[Task item] Every line of the entries below that carries the string "none" should be copied.

Segment Start: Extracted data

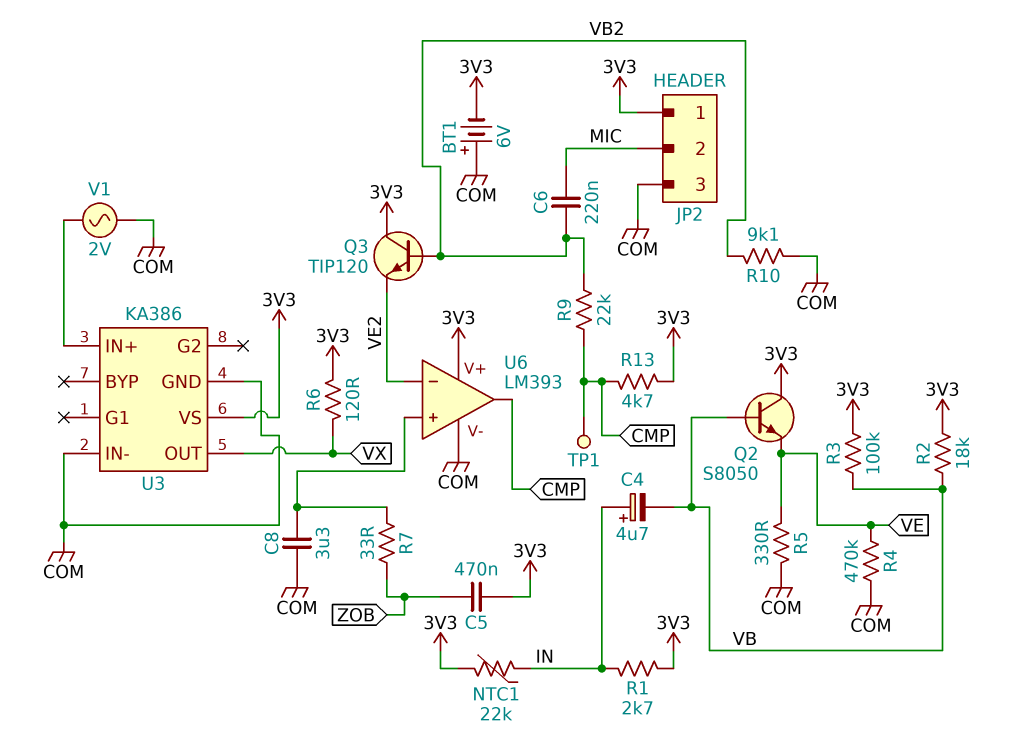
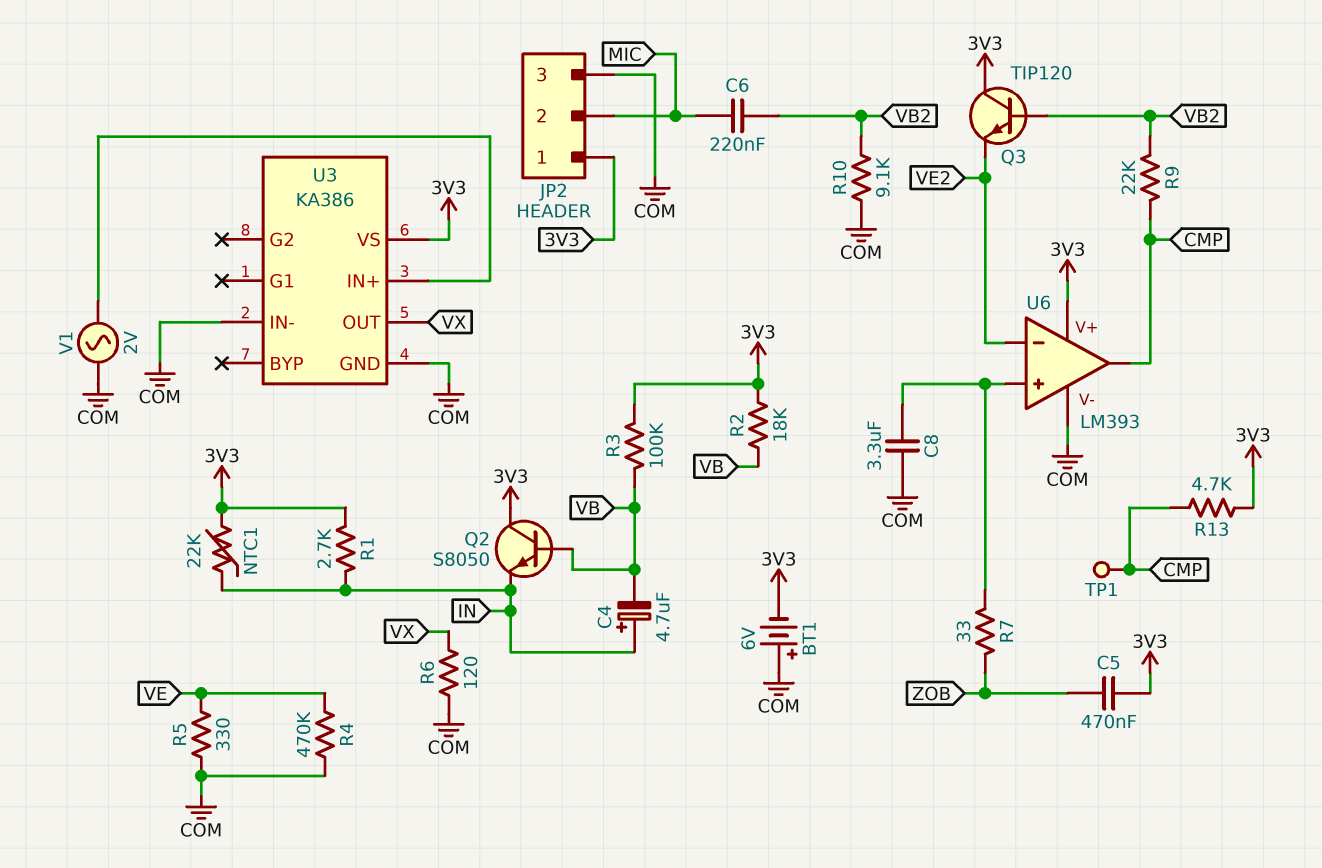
Q2: NPN S8050 (B VB, C 3V3, E VE) -> NPN S8050 (B VB, C 3V3, E IN)
R6: 120 (3V3, VX) -> 120 (COM, VX)

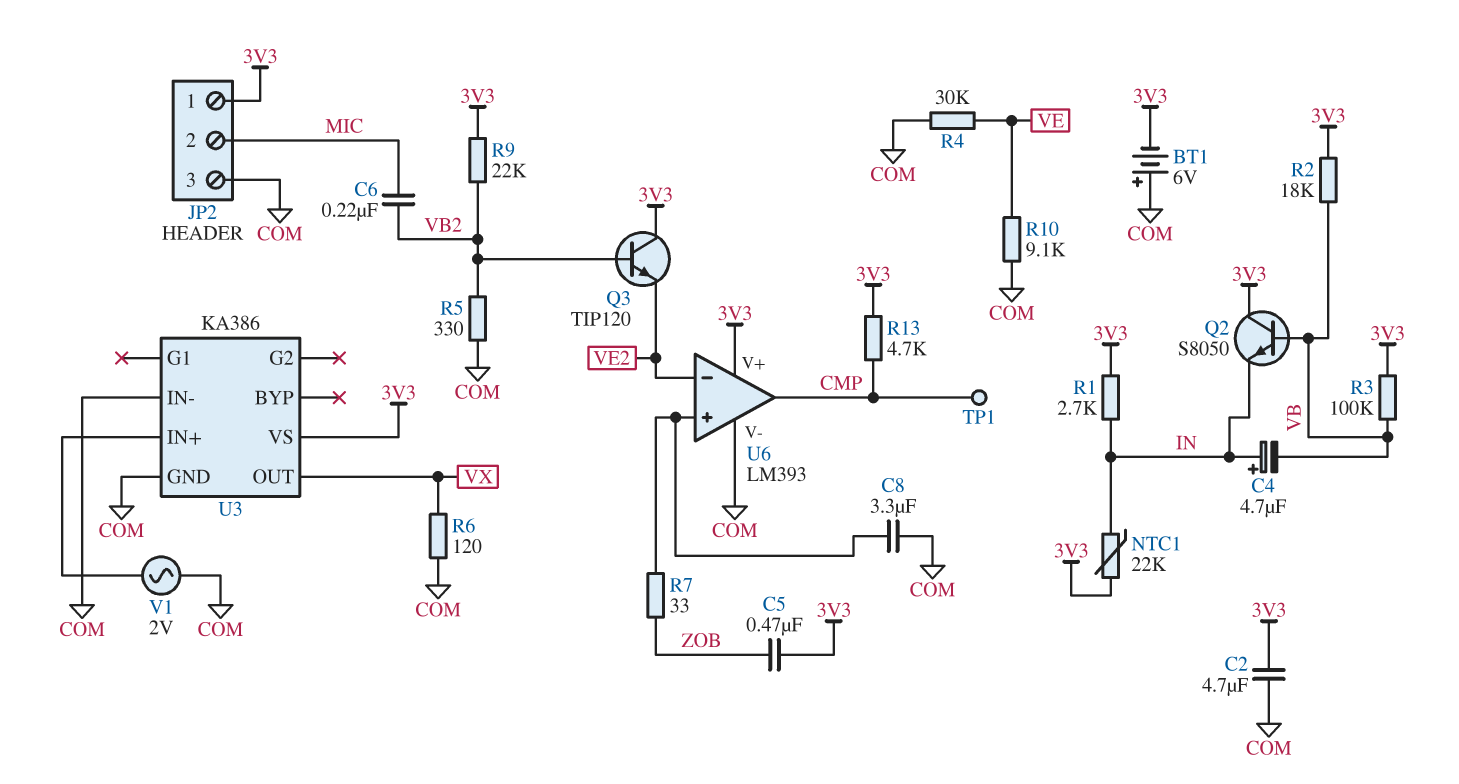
C2: none -> 4.7uF (3V3, COM)
R4: 470k (COM, VE) -> 30k (COM, VE)
R5: 330 (COM, VE) -> 330 (COM, VB2)
R9: 22k (CMP, VB2) -> 22k (3V3, VB2)
R10: 9.1k (COM, VB2) -> 9.1k (COM, VE)

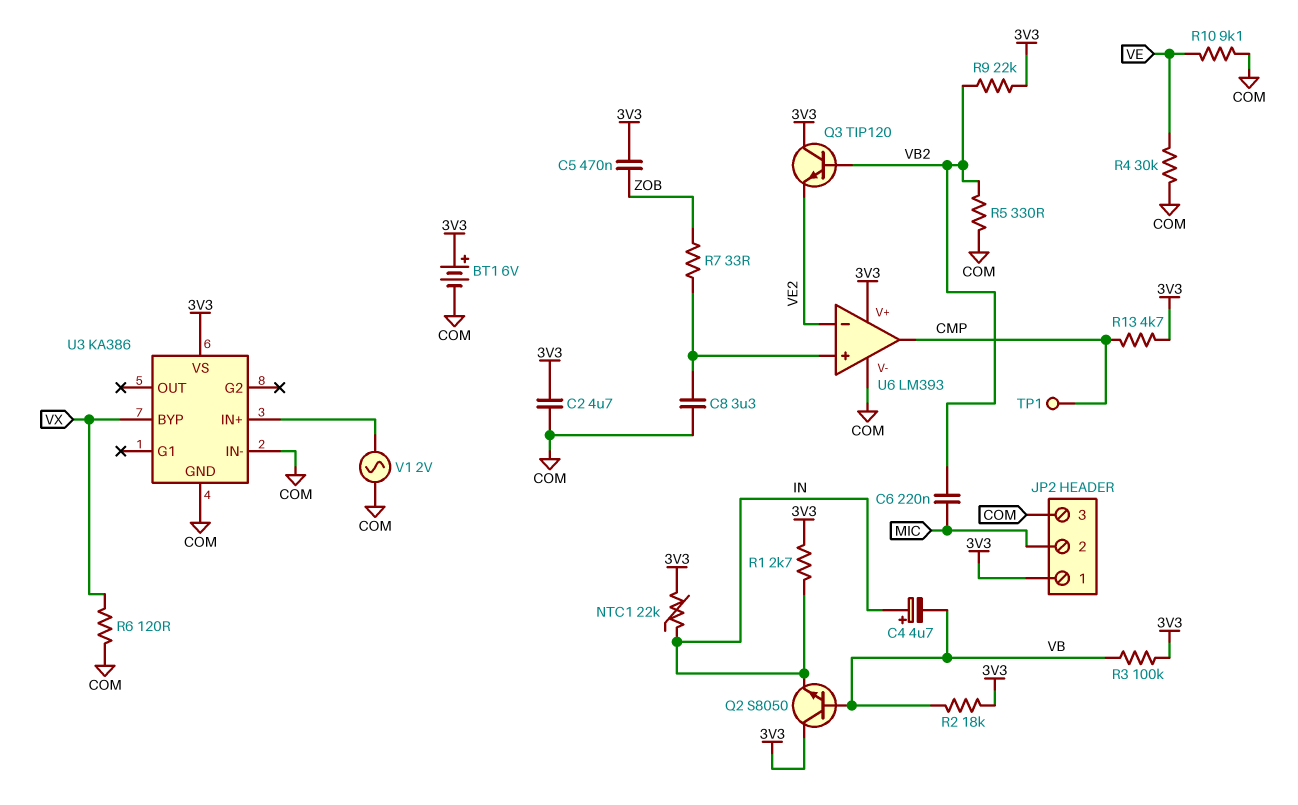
BT1: 6V (plus COM, minus 3V3) -> 6V (plus 3V3, minus COM)
U3 pin BYP: none -> VX
U3 pin OUT: VX -> none

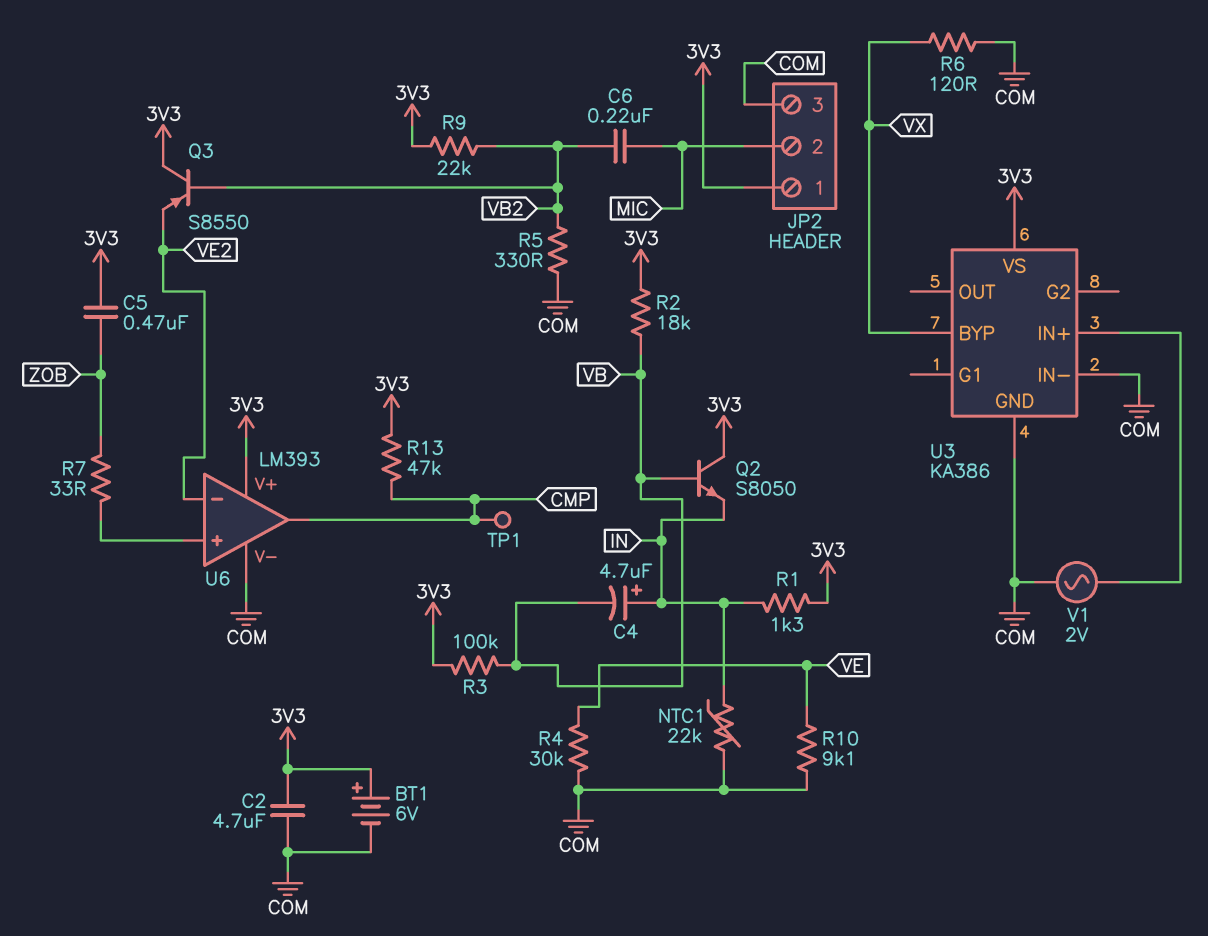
C8: 3.3uF (COM, U6/in+) -> none
NTC1: 22k (3V3, IN) -> 22k (COM, IN)
Q3: NPN TIP120 (B VB2, C 3V3, E VE2) -> PNP S8550 (B VB2, C 3V3, E VE2)
R1: 2.7k (3V3, IN) -> 1.3k (3V3, IN)
R13: 4.7k (3V3, CMP) -> 47k (3V3, CMP)

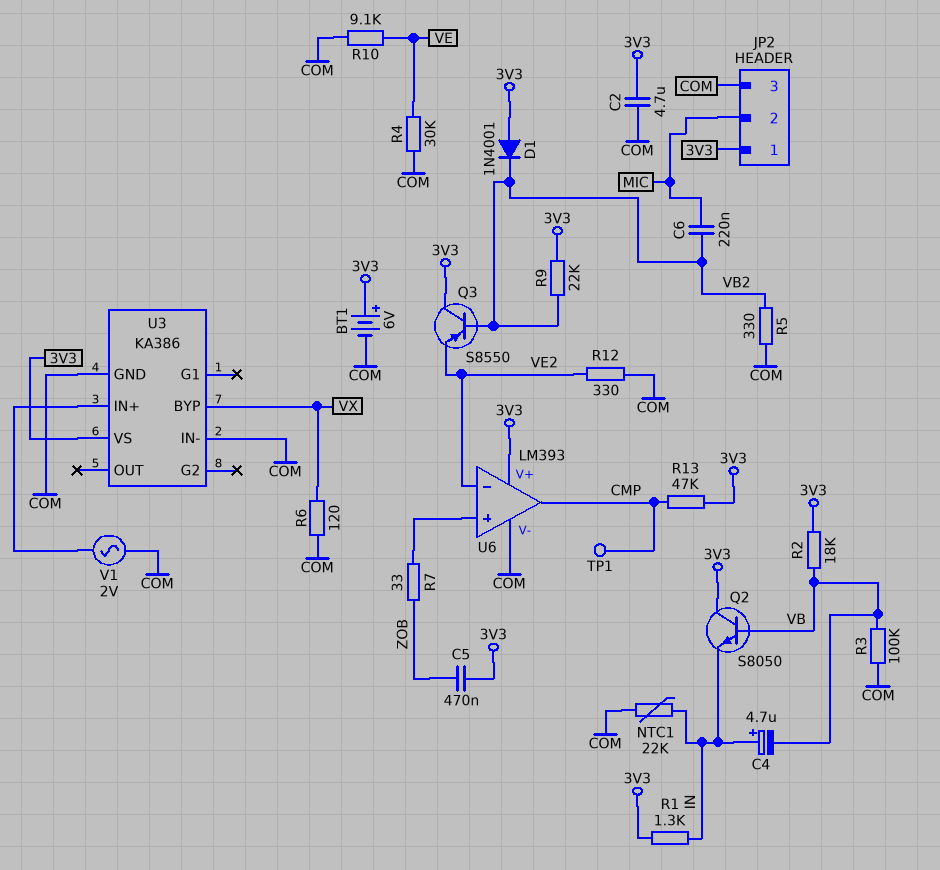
D1: none -> diode 1N4001 (A 3V3, K VB2)
R3: 100k (3V3, VB) -> 100k (COM, VB)
R12: none -> 330 (COM, VE2)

Segment End: Extracted data

[Written reply]
C2: none -> 4.7uF (3V3, COM)
U3 pin BYP: none -> VX
U3 pin OUT: VX -> none
C8: 3.3uF (COM, U6/in+) -> none
D1: none -> diode 1N4001 (A 3V3, K VB2)
R12: none -> 330 (COM, VE2)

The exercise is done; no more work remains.